EXERCISE GOAL →
Write out each line below exactly as it appears.

Object matching data →
=== Begin Enclosure ===
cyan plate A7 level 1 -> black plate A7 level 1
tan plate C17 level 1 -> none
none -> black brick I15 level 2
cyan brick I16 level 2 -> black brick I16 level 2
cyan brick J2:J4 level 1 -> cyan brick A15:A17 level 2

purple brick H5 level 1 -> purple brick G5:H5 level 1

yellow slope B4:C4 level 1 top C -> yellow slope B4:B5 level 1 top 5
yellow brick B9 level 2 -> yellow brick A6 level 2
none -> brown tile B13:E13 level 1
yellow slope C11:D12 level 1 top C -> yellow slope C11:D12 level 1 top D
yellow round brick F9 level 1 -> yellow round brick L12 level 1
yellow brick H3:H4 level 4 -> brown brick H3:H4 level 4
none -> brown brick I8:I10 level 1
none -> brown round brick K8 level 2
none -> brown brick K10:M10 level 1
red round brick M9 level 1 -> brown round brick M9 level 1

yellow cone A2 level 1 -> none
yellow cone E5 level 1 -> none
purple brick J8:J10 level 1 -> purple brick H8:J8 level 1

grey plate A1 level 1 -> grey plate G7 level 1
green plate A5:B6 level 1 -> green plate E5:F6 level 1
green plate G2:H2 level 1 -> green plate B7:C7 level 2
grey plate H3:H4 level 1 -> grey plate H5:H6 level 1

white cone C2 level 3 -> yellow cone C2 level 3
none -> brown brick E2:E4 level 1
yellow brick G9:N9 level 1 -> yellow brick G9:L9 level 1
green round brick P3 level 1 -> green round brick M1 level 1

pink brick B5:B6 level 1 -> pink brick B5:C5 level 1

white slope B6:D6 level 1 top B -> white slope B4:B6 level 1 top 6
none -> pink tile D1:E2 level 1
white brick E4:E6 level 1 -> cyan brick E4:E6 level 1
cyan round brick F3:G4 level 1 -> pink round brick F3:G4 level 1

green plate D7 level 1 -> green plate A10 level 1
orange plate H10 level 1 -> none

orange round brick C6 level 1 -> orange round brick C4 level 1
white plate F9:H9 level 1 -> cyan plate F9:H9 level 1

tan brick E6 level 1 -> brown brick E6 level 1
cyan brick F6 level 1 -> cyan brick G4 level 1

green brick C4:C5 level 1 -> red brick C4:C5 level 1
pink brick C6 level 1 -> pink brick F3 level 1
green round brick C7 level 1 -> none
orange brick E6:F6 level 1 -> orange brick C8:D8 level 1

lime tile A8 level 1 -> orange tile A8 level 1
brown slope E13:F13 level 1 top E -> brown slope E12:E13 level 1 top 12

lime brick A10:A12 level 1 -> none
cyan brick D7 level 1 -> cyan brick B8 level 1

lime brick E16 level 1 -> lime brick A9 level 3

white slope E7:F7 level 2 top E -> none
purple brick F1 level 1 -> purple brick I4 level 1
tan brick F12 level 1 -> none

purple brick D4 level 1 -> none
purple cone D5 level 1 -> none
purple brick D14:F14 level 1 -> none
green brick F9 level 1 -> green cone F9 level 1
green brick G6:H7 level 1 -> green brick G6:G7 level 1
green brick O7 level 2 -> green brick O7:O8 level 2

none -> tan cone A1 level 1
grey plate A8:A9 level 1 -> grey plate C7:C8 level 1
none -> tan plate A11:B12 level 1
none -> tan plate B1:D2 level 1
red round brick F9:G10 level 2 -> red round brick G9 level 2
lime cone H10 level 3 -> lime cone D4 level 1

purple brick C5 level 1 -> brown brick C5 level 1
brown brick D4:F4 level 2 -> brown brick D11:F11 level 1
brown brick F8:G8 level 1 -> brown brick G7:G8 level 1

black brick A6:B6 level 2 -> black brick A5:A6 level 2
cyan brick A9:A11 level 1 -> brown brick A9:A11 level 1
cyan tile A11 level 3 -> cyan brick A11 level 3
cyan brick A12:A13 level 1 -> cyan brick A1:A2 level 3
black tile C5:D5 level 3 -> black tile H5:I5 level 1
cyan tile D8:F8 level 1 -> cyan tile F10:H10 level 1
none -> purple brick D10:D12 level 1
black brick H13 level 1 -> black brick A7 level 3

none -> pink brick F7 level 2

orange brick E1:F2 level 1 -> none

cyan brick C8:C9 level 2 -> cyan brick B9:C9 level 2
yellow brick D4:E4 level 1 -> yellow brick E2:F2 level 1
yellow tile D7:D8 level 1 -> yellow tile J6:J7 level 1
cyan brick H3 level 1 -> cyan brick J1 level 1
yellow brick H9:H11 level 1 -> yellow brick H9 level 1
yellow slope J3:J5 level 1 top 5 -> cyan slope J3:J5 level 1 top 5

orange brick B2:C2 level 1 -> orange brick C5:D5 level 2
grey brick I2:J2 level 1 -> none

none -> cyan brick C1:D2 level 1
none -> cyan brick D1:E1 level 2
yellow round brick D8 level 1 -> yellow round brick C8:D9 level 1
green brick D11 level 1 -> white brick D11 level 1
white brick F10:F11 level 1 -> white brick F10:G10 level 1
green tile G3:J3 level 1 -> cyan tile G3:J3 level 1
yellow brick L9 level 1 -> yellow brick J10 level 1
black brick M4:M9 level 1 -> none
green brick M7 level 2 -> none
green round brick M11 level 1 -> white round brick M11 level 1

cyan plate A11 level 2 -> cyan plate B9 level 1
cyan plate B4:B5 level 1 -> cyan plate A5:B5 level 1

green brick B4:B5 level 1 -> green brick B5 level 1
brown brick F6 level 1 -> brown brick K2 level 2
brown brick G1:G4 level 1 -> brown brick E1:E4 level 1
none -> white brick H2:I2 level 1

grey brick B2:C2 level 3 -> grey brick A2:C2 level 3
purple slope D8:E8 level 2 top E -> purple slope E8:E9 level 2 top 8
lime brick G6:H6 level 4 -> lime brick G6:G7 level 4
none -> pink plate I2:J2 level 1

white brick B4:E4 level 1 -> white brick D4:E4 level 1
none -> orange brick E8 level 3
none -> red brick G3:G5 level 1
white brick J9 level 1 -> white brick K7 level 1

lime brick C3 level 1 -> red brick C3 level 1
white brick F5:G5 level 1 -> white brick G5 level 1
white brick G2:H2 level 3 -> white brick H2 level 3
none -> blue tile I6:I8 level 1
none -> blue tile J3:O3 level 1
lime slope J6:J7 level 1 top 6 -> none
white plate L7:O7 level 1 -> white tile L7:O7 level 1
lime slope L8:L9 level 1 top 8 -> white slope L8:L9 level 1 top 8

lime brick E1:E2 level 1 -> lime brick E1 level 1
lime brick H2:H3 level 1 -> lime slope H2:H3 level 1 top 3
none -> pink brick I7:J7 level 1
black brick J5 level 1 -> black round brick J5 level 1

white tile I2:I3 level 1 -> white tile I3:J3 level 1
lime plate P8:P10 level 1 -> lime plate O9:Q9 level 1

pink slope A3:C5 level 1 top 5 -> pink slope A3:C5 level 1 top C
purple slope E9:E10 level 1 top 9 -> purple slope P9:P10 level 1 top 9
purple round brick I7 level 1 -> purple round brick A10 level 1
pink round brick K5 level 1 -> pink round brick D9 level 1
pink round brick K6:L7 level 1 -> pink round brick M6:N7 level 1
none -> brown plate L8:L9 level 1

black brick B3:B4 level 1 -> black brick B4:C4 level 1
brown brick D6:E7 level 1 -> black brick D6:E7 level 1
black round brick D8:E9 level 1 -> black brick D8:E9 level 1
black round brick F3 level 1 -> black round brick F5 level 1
=== End Enclosure ===
TASK RESPONSE →
cyan plate A7 level 1 -> black plate A7 level 1
tan plate C17 level 1 -> none
none -> black brick I15 level 2
cyan brick I16 level 2 -> black brick I16 level 2
cyan brick J2:J4 level 1 -> cyan brick A15:A17 level 2

purple brick H5 level 1 -> purple brick G5:H5 level 1

yellow slope B4:C4 level 1 top C -> yellow slope B4:B5 level 1 top 5
yellow brick B9 level 2 -> yellow brick A6 level 2
none -> brown tile B13:E13 level 1
yellow slope C11:D12 level 1 top C -> yellow slope C11:D12 level 1 top D
yellow round brick F9 level 1 -> yellow round brick L12 level 1
yellow brick H3:H4 level 4 -> brown brick H3:H4 level 4
none -> brown brick I8:I10 level 1
none -> brown round brick K8 level 2
none -> brown brick K10:M10 level 1
red round brick M9 level 1 -> brown round brick M9 level 1

yellow cone A2 level 1 -> none
yellow cone E5 level 1 -> none
purple brick J8:J10 level 1 -> purple brick H8:J8 level 1

grey plate A1 level 1 -> grey plate G7 level 1
green plate A5:B6 level 1 -> green plate E5:F6 level 1
green plate G2:H2 level 1 -> green plate B7:C7 level 2
grey plate H3:H4 level 1 -> grey plate H5:H6 level 1

white cone C2 level 3 -> yellow cone C2 level 3
none -> brown brick E2:E4 level 1
yellow brick G9:N9 level 1 -> yellow brick G9:L9 level 1
green round brick P3 level 1 -> green round brick M1 level 1

pink brick B5:B6 level 1 -> pink brick B5:C5 level 1

white slope B6:D6 level 1 top B -> white slope B4:B6 level 1 top 6
none -> pink tile D1:E2 level 1
white brick E4:E6 level 1 -> cyan brick E4:E6 level 1
cyan round brick F3:G4 level 1 -> pink round brick F3:G4 level 1

green plate D7 level 1 -> green plate A10 level 1
orange plate H10 level 1 -> none

orange round brick C6 level 1 -> orange round brick C4 level 1
white plate F9:H9 level 1 -> cyan plate F9:H9 level 1

tan brick E6 level 1 -> brown brick E6 level 1
cyan brick F6 level 1 -> cyan brick G4 level 1

green brick C4:C5 level 1 -> red brick C4:C5 level 1
pink brick C6 level 1 -> pink brick F3 level 1
green round brick C7 level 1 -> none
orange brick E6:F6 level 1 -> orange brick C8:D8 level 1

lime tile A8 level 1 -> orange tile A8 level 1
brown slope E13:F13 level 1 top E -> brown slope E12:E13 level 1 top 12

lime brick A10:A12 level 1 -> none
cyan brick D7 level 1 -> cyan brick B8 level 1

lime brick E16 level 1 -> lime brick A9 level 3

white slope E7:F7 level 2 top E -> none
purple brick F1 level 1 -> purple brick I4 level 1
tan brick F12 level 1 -> none

purple brick D4 level 1 -> none
purple cone D5 level 1 -> none
purple brick D14:F14 level 1 -> none
green brick F9 level 1 -> green cone F9 level 1
green brick G6:H7 level 1 -> green brick G6:G7 level 1
green brick O7 level 2 -> green brick O7:O8 level 2

none -> tan cone A1 level 1
grey plate A8:A9 level 1 -> grey plate C7:C8 level 1
none -> tan plate A11:B12 level 1
none -> tan plate B1:D2 level 1
red round brick F9:G10 level 2 -> red round brick G9 level 2
lime cone H10 level 3 -> lime cone D4 level 1

purple brick C5 level 1 -> brown brick C5 level 1
brown brick D4:F4 level 2 -> brown brick D11:F11 level 1
brown brick F8:G8 level 1 -> brown brick G7:G8 level 1

black brick A6:B6 level 2 -> black brick A5:A6 level 2
cyan brick A9:A11 level 1 -> brown brick A9:A11 level 1
cyan tile A11 level 3 -> cyan brick A11 level 3
cyan brick A12:A13 level 1 -> cyan brick A1:A2 level 3
black tile C5:D5 level 3 -> black tile H5:I5 level 1
cyan tile D8:F8 level 1 -> cyan tile F10:H10 level 1
none -> purple brick D10:D12 level 1
black brick H13 level 1 -> black brick A7 level 3

none -> pink brick F7 level 2

orange brick E1:F2 level 1 -> none

cyan brick C8:C9 level 2 -> cyan brick B9:C9 level 2
yellow brick D4:E4 level 1 -> yellow brick E2:F2 level 1
yellow tile D7:D8 level 1 -> yellow tile J6:J7 level 1
cyan brick H3 level 1 -> cyan brick J1 level 1
yellow brick H9:H11 level 1 -> yellow brick H9 level 1
yellow slope J3:J5 level 1 top 5 -> cyan slope J3:J5 level 1 top 5

orange brick B2:C2 level 1 -> orange brick C5:D5 level 2
grey brick I2:J2 level 1 -> none

none -> cyan brick C1:D2 level 1
none -> cyan brick D1:E1 level 2
yellow round brick D8 level 1 -> yellow round brick C8:D9 level 1
green brick D11 level 1 -> white brick D11 level 1
white brick F10:F11 level 1 -> white brick F10:G10 level 1
green tile G3:J3 level 1 -> cyan tile G3:J3 level 1
yellow brick L9 level 1 -> yellow brick J10 level 1
black brick M4:M9 level 1 -> none
green brick M7 level 2 -> none
green round brick M11 level 1 -> white round brick M11 level 1

cyan plate A11 level 2 -> cyan plate B9 level 1
cyan plate B4:B5 level 1 -> cyan plate A5:B5 level 1

green brick B4:B5 level 1 -> green brick B5 level 1
brown brick F6 level 1 -> brown brick K2 level 2
brown brick G1:G4 level 1 -> brown brick E1:E4 level 1
none -> white brick H2:I2 level 1

grey brick B2:C2 level 3 -> grey brick A2:C2 level 3
purple slope D8:E8 level 2 top E -> purple slope E8:E9 level 2 top 8
lime brick G6:H6 level 4 -> lime brick G6:G7 level 4
none -> pink plate I2:J2 level 1

white brick B4:E4 level 1 -> white brick D4:E4 level 1
none -> orange brick E8 level 3
none -> red brick G3:G5 level 1
white brick J9 level 1 -> white brick K7 level 1

lime brick C3 level 1 -> red brick C3 level 1
white brick F5:G5 level 1 -> white brick G5 level 1
white brick G2:H2 level 3 -> white brick H2 level 3
none -> blue tile I6:I8 level 1
none -> blue tile J3:O3 level 1
lime slope J6:J7 level 1 top 6 -> none
white plate L7:O7 level 1 -> white tile L7:O7 level 1
lime slope L8:L9 level 1 top 8 -> white slope L8:L9 level 1 top 8

lime brick E1:E2 level 1 -> lime brick E1 level 1
lime brick H2:H3 level 1 -> lime slope H2:H3 level 1 top 3
none -> pink brick I7:J7 level 1
black brick J5 level 1 -> black round brick J5 level 1

white tile I2:I3 level 1 -> white tile I3:J3 level 1
lime plate P8:P10 level 1 -> lime plate O9:Q9 level 1

pink slope A3:C5 level 1 top 5 -> pink slope A3:C5 level 1 top C
purple slope E9:E10 level 1 top 9 -> purple slope P9:P10 level 1 top 9
purple round brick I7 level 1 -> purple round brick A10 level 1
pink round brick K5 level 1 -> pink round brick D9 level 1
pink round brick K6:L7 level 1 -> pink round brick M6:N7 level 1
none -> brown plate L8:L9 level 1

black brick B3:B4 level 1 -> black brick B4:C4 level 1
brown brick D6:E7 level 1 -> black brick D6:E7 level 1
black round brick D8:E9 level 1 -> black brick D8:E9 level 1
black round brick F3 level 1 -> black round brick F5 level 1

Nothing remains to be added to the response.